• Task statement: Starting at the line that contains "none -> tan brick C3:C5 level 2" and stopping at the line that contains "black round brick C3", restate each line of the records below exactly. Omit the pictures.

• Data for analysis:
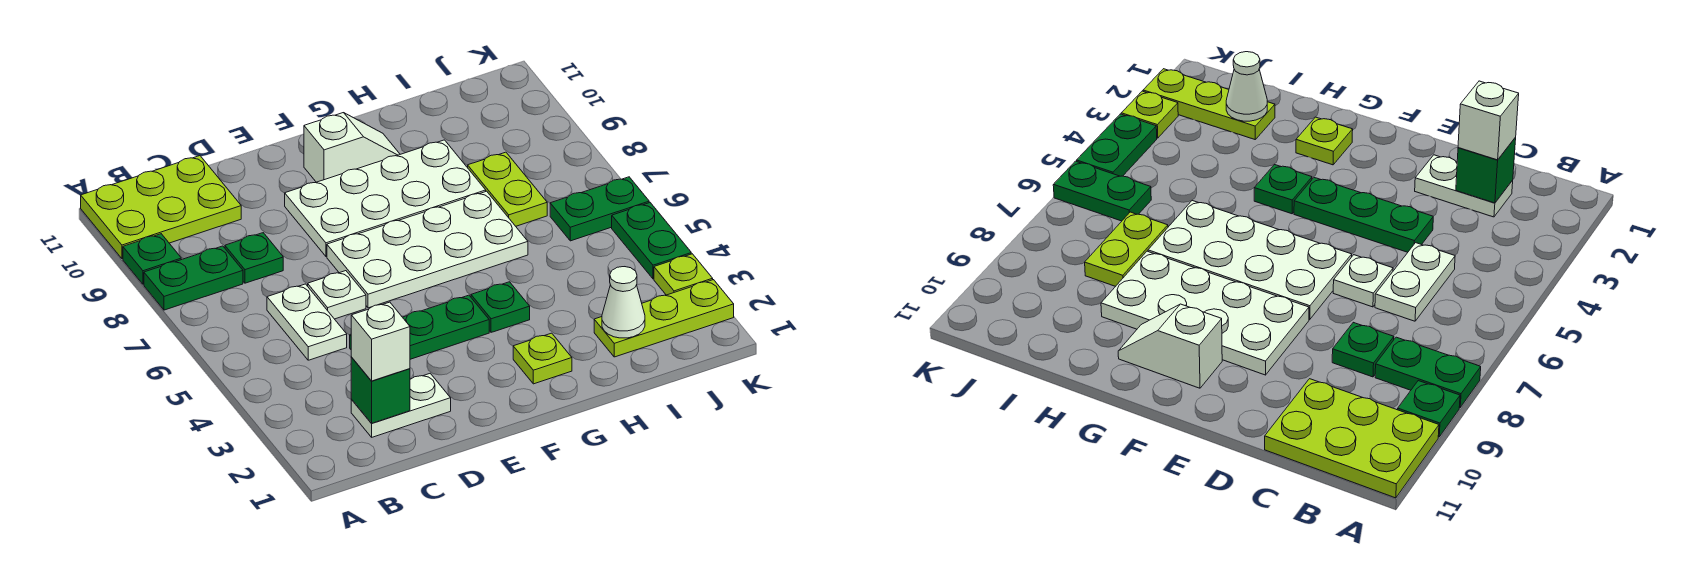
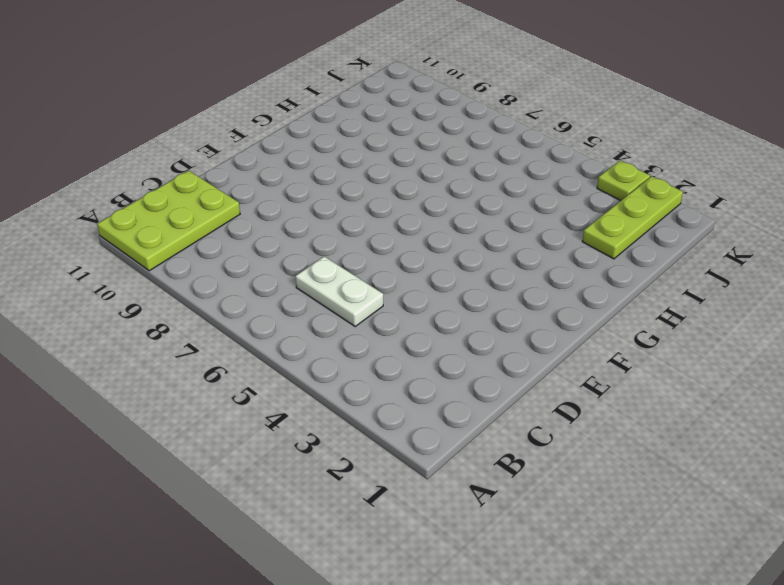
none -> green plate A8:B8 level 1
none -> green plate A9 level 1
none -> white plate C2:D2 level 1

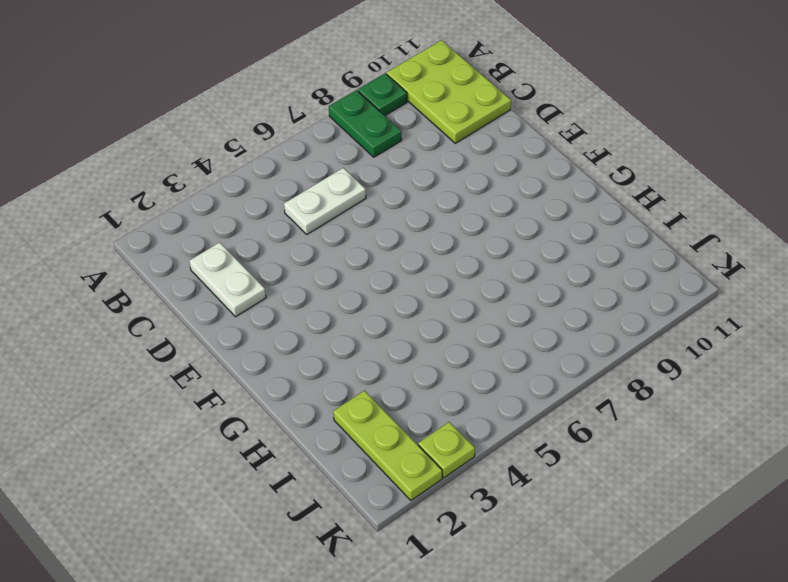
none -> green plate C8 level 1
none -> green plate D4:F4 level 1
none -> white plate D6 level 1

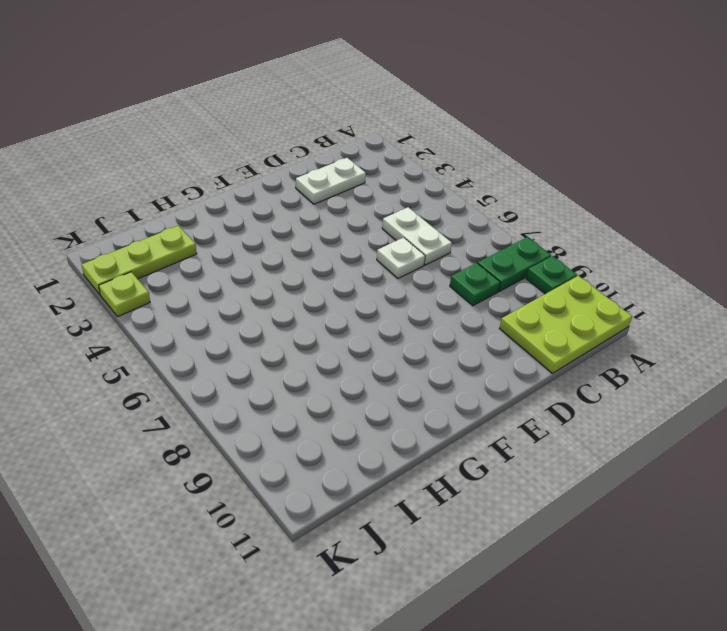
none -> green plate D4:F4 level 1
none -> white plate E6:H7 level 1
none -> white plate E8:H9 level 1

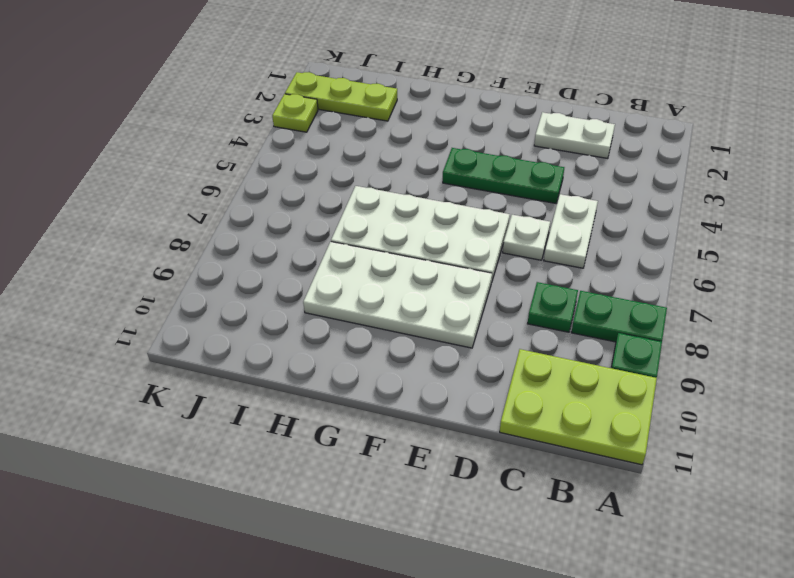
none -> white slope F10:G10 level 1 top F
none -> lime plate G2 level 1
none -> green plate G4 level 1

* * *

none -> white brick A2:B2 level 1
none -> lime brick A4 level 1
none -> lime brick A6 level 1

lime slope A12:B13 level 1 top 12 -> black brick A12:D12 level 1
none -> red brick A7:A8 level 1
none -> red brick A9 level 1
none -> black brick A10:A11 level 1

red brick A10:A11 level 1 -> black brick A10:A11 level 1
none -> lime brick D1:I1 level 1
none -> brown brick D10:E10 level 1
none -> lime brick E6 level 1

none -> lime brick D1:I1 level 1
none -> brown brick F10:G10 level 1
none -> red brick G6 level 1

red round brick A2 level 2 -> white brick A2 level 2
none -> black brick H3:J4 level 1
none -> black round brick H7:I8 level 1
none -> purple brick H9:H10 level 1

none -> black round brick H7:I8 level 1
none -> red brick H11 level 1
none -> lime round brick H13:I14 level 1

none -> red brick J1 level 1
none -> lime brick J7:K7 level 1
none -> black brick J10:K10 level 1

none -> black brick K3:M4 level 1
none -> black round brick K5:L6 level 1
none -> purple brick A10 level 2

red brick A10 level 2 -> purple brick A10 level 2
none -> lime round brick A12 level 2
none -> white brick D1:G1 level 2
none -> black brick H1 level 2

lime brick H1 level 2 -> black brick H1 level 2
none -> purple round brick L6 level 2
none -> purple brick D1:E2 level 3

---

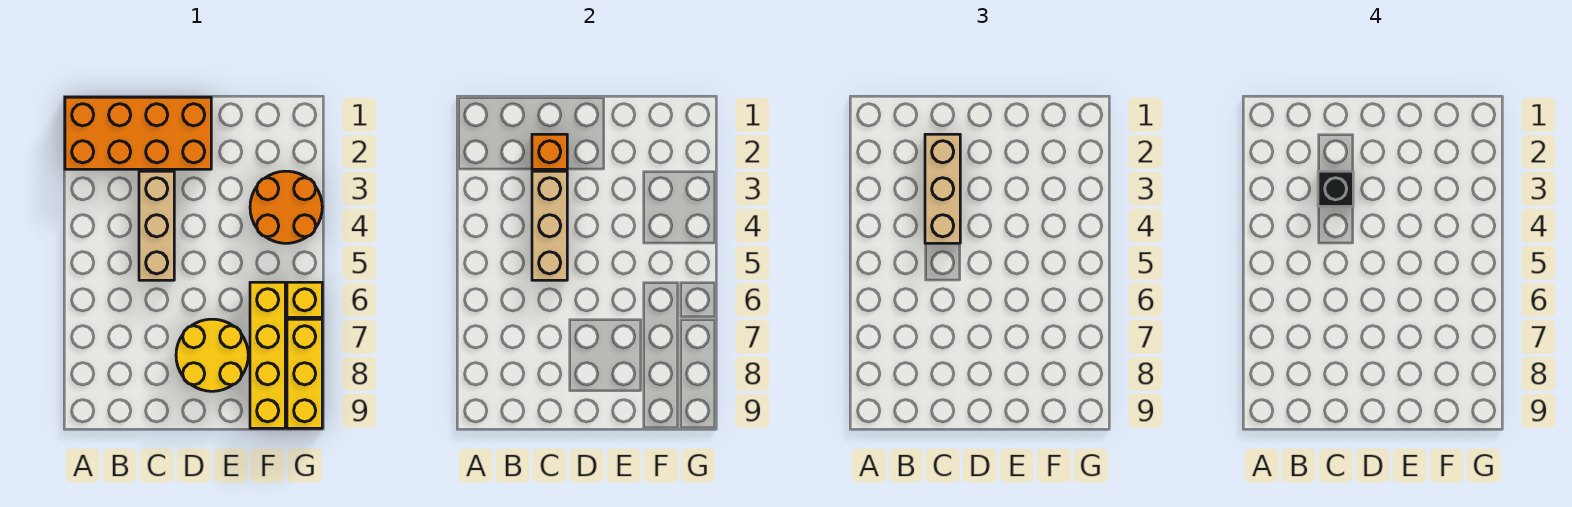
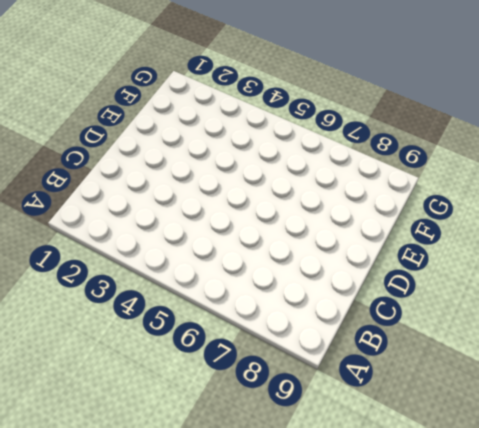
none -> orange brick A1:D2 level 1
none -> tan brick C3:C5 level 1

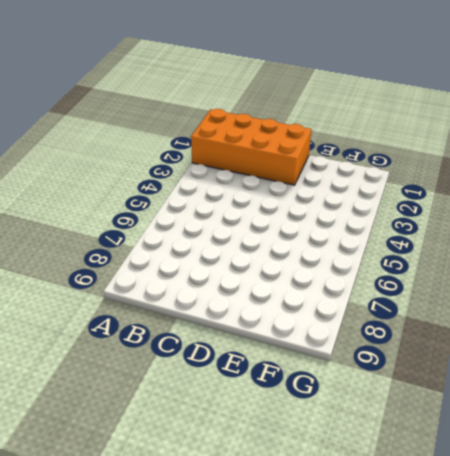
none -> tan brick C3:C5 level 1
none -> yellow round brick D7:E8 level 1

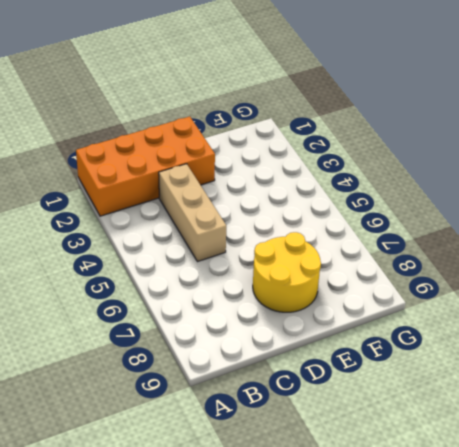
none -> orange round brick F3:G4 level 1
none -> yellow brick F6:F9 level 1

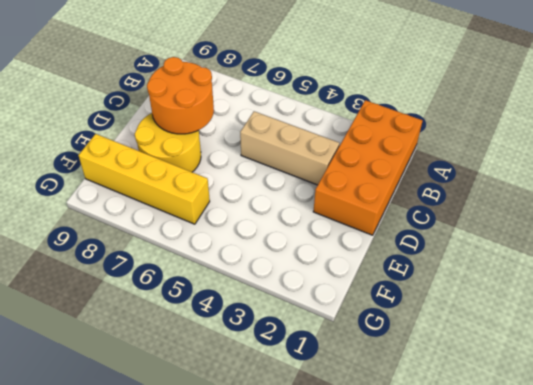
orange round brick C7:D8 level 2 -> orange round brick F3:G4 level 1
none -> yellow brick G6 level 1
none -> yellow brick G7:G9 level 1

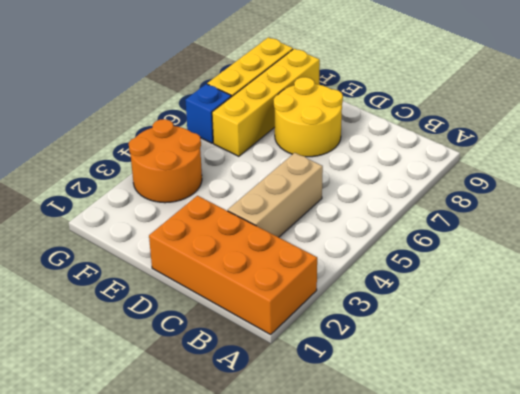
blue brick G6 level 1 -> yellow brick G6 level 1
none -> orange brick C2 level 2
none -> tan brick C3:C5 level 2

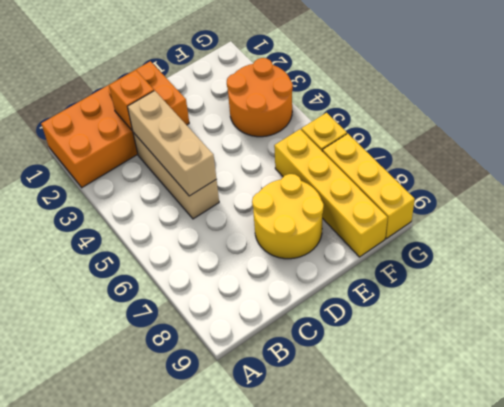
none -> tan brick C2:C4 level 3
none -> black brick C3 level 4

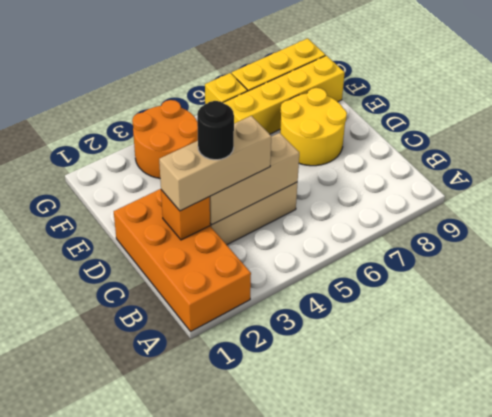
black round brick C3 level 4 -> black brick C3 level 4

• Exercise output:
none -> tan brick C3:C5 level 2

none -> tan brick C2:C4 level 3
none -> black brick C3 level 4

black round brick C3 level 4 -> black brick C3 level 4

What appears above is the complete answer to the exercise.